* _DATASET_
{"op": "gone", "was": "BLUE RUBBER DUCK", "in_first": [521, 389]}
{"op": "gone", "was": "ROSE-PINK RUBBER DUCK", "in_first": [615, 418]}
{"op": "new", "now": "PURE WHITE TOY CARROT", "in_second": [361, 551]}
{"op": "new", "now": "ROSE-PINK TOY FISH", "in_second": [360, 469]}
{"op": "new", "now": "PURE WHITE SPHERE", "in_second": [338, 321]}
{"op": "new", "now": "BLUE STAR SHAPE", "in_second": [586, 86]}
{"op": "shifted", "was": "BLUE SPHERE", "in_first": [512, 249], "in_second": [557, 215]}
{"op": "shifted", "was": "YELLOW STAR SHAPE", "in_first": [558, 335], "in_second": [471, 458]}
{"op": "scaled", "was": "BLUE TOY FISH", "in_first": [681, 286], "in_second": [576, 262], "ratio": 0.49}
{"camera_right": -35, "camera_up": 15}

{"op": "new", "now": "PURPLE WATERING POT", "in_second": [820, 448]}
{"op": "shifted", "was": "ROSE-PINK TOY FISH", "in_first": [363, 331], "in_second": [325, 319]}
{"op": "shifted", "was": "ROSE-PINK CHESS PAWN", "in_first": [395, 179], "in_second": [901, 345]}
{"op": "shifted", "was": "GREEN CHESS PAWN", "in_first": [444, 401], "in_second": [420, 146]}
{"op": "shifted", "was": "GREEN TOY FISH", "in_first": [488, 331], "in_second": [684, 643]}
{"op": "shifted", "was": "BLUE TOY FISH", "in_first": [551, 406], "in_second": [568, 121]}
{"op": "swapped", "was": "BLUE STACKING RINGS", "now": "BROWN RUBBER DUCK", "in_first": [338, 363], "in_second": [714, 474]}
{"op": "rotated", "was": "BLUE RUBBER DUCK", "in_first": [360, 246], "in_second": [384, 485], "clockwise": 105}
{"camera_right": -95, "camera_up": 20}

* * *

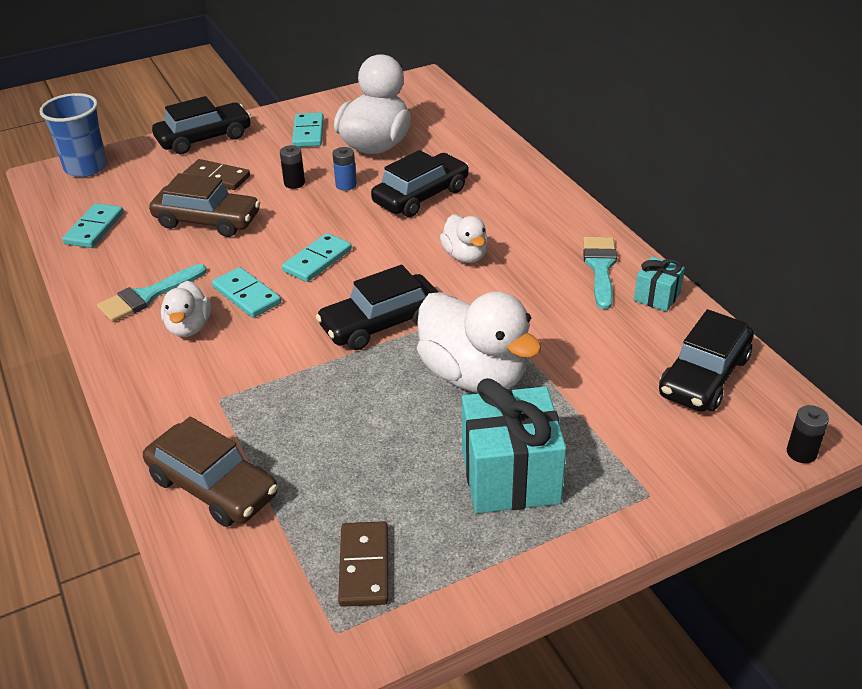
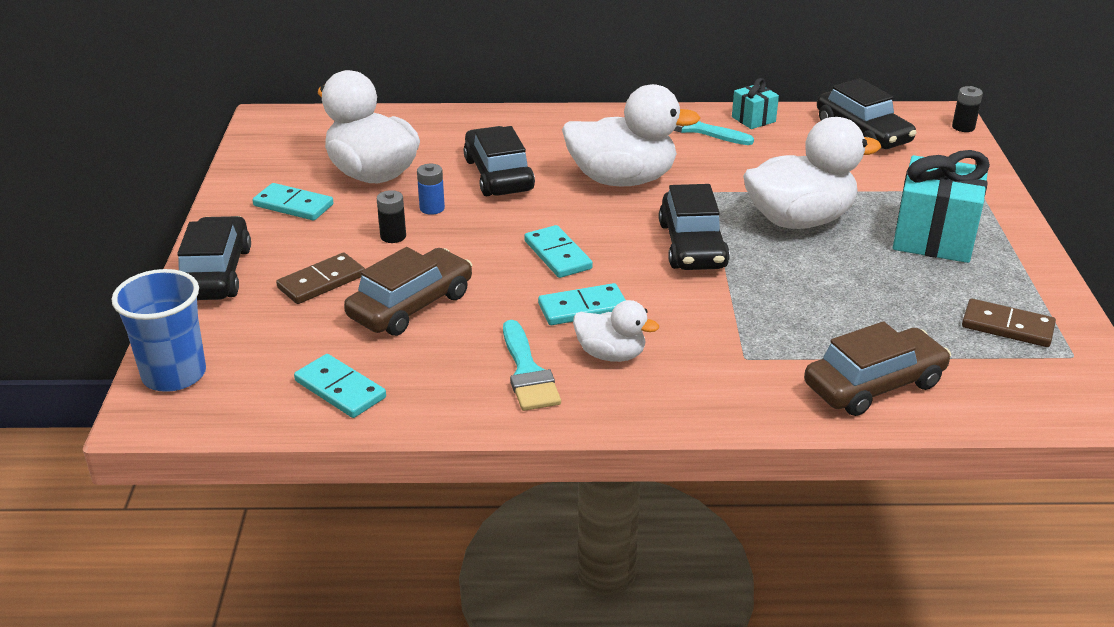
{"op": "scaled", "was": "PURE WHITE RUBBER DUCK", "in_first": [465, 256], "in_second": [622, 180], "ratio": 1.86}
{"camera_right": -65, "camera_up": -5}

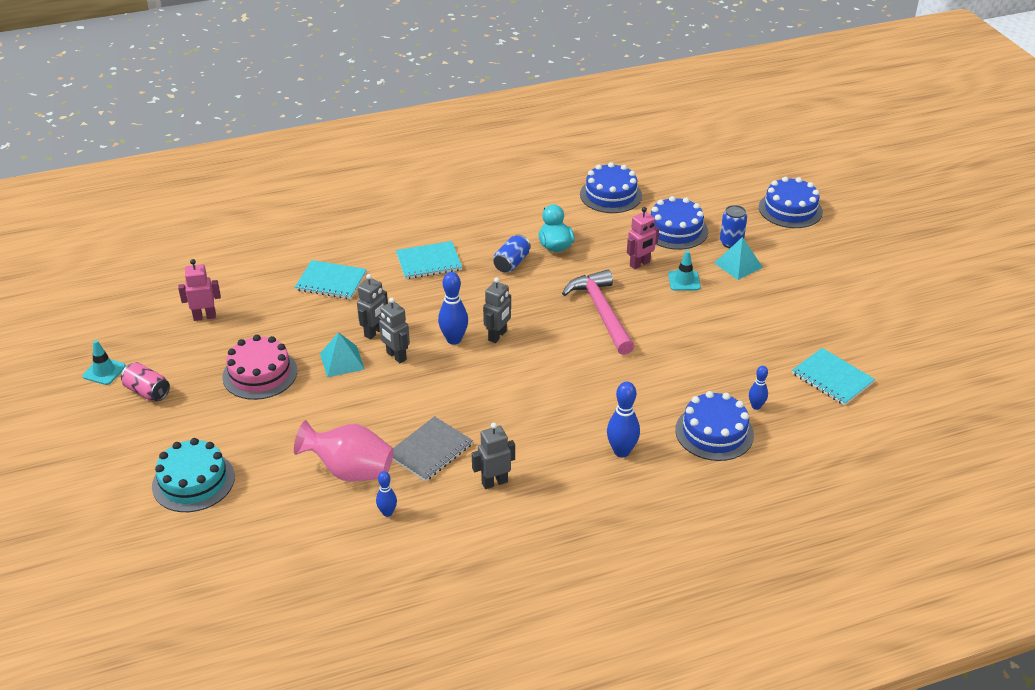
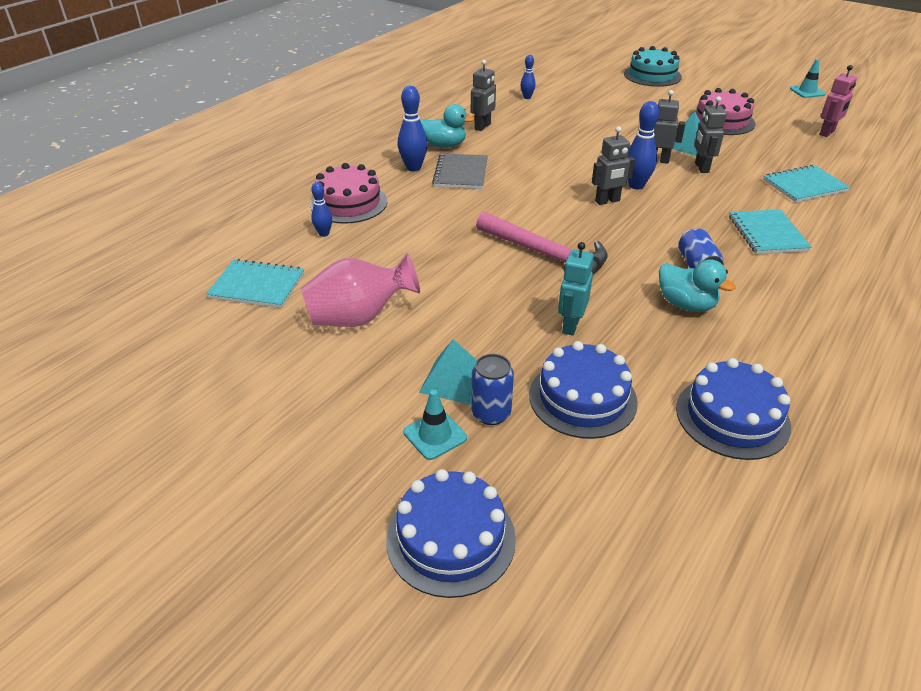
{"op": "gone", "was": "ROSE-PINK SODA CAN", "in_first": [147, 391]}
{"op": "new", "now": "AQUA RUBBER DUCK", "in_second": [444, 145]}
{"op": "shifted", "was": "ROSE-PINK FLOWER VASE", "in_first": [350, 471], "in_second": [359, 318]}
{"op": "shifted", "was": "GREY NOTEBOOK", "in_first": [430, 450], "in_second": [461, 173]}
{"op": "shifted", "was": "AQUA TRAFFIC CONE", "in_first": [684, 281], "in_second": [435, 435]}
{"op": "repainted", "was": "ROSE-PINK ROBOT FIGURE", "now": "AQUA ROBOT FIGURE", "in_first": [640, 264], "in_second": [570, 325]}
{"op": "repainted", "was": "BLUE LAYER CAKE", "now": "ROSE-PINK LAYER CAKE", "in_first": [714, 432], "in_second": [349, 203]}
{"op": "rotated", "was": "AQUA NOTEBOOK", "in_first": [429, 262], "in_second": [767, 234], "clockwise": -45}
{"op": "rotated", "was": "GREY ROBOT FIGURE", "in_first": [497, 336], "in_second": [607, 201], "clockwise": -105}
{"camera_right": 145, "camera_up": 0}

* _WORK ORDER_
Locate the string "SPHERE" in the listing above and copy every line where it occurs.

* _TASK RESULT_
{"op": "new", "now": "PURE WHITE SPHERE", "in_second": [338, 321]}
{"op": "shifted", "was": "BLUE SPHERE", "in_first": [512, 249], "in_second": [557, 215]}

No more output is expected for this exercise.